= AVAILABLE RECORDS =
= Beginning of Section =
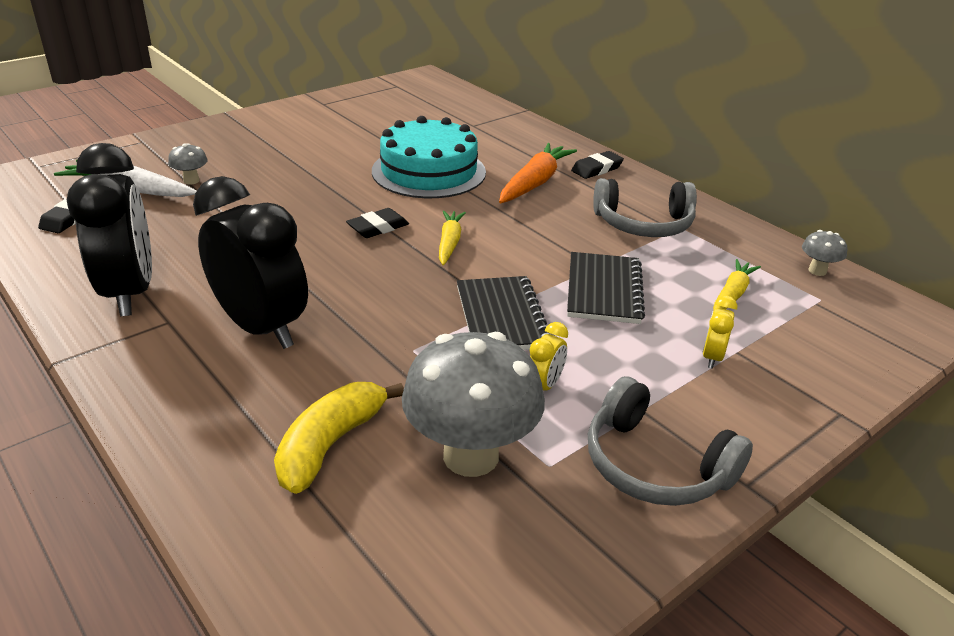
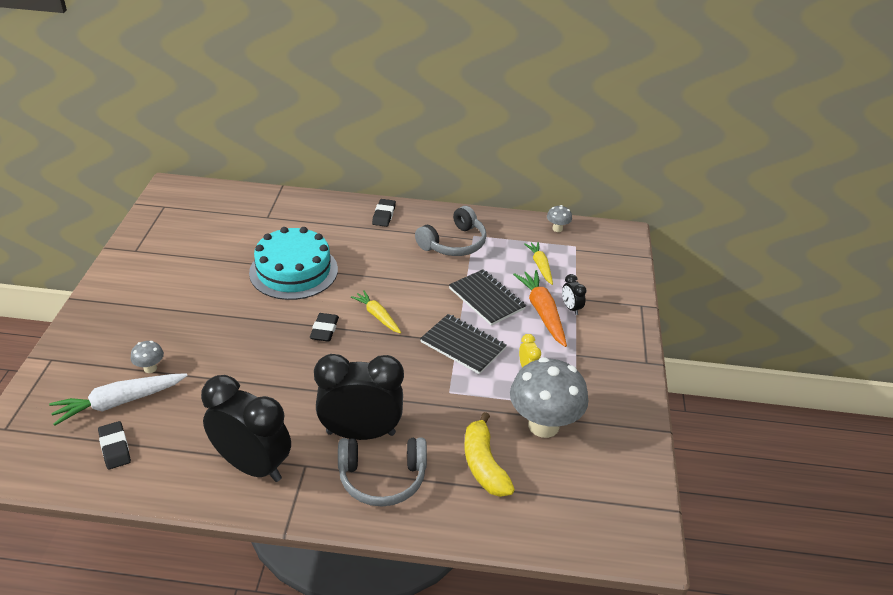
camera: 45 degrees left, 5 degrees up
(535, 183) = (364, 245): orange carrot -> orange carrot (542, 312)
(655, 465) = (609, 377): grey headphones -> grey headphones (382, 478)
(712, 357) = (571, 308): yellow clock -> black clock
= End of Section =
= Beginning of Section =
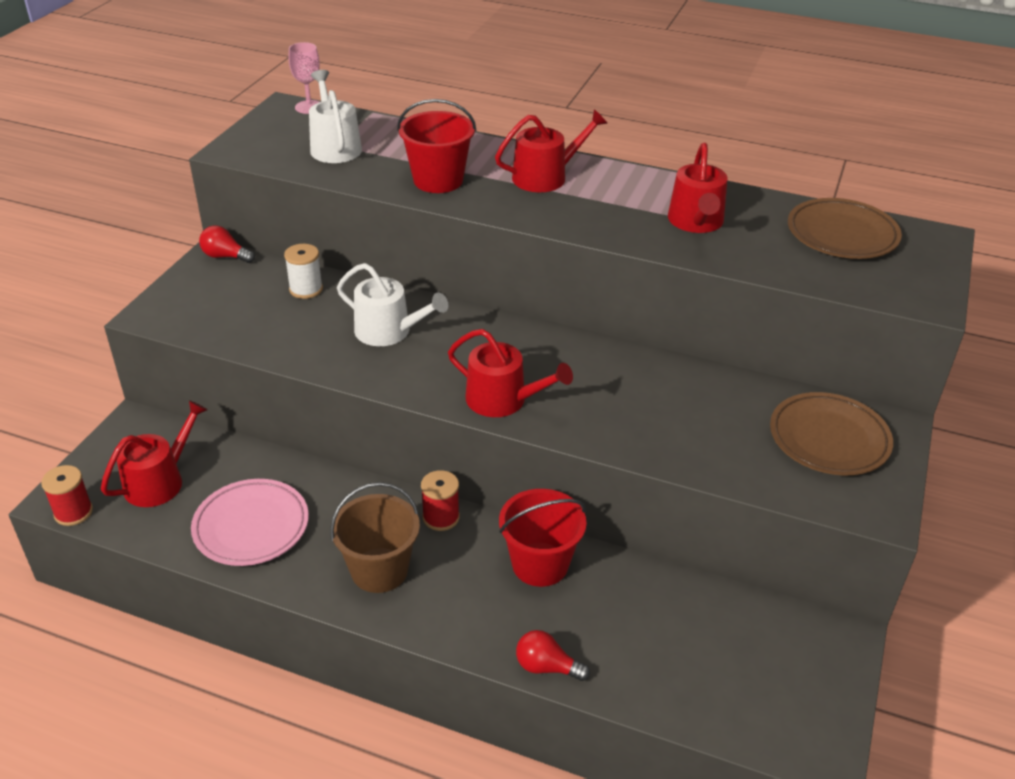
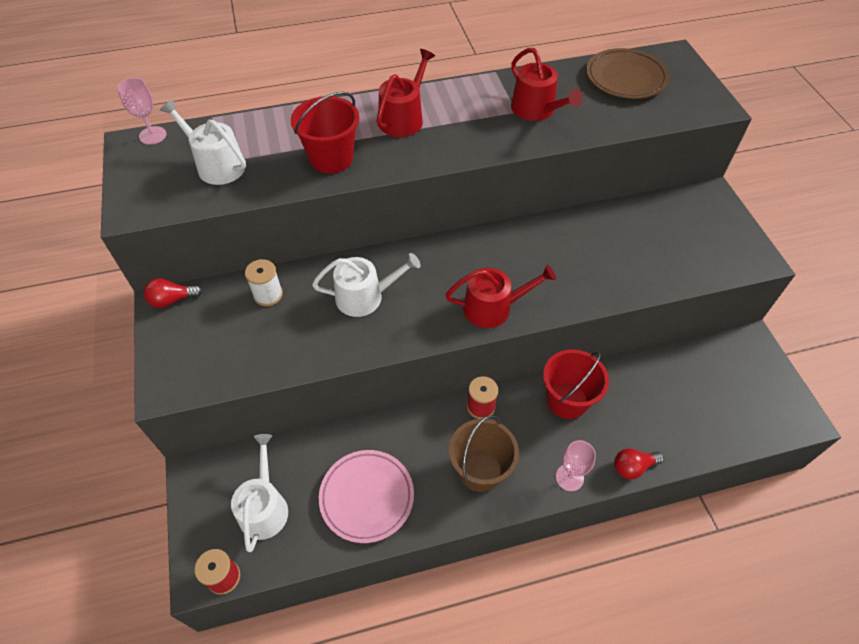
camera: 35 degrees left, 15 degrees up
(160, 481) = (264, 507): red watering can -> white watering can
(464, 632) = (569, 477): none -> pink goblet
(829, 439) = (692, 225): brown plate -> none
= End of Section =
= Beginning of Section =
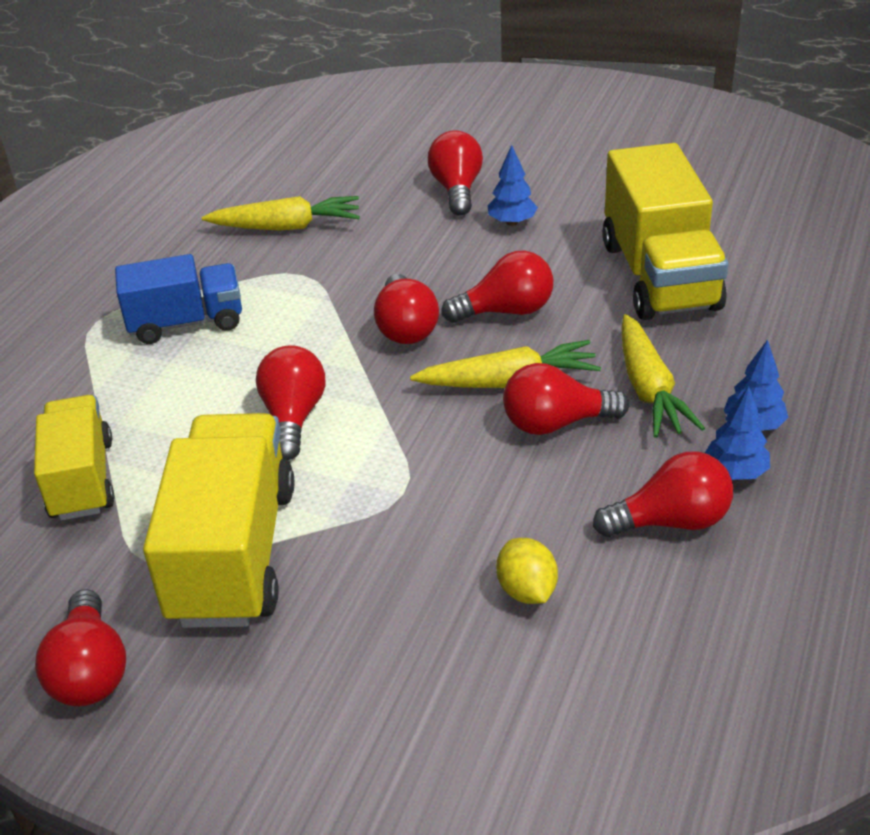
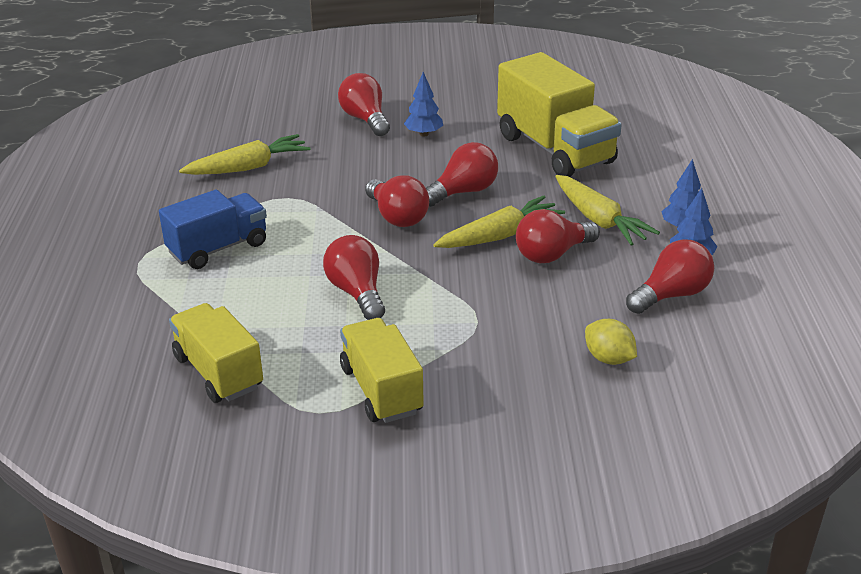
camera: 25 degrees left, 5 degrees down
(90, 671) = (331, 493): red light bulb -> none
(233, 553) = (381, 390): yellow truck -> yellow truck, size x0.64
= End of Section =
= YOUR OBJECTIVE =
Set down, exactly as they stand above, the lines starting with the line with "camera: 45 degrees left, 5 degrees up" and going on through the line with "(712, 357) = (571, 308): yellow", and no others.

= YOUR RESPONSE =
camera: 45 degrees left, 5 degrees up
(535, 183) = (364, 245): orange carrot -> orange carrot (542, 312)
(655, 465) = (609, 377): grey headphones -> grey headphones (382, 478)
(712, 357) = (571, 308): yellow clock -> black clock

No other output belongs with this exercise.